→ DATA
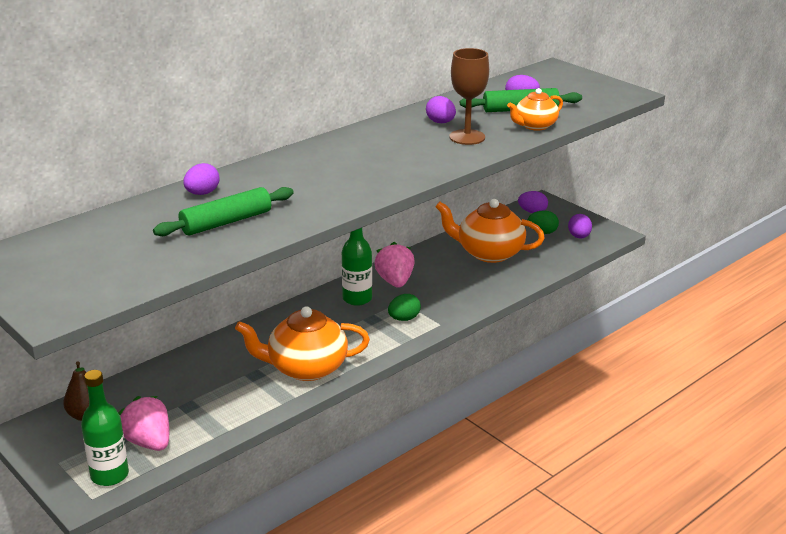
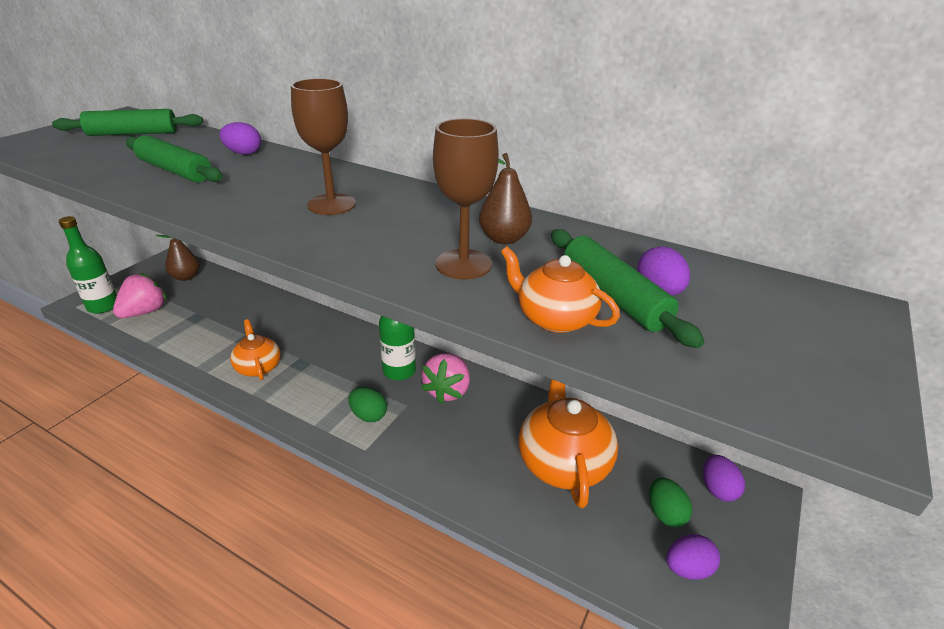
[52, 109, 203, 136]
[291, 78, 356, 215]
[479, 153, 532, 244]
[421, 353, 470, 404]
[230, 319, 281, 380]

→ WHAT IS EXPECTED
Your copy should match the material above exactly, minus its pictures.

→ WRITTEN RESPONSE
[52, 109, 203, 136]
[291, 78, 356, 215]
[479, 153, 532, 244]
[421, 353, 470, 404]
[230, 319, 281, 380]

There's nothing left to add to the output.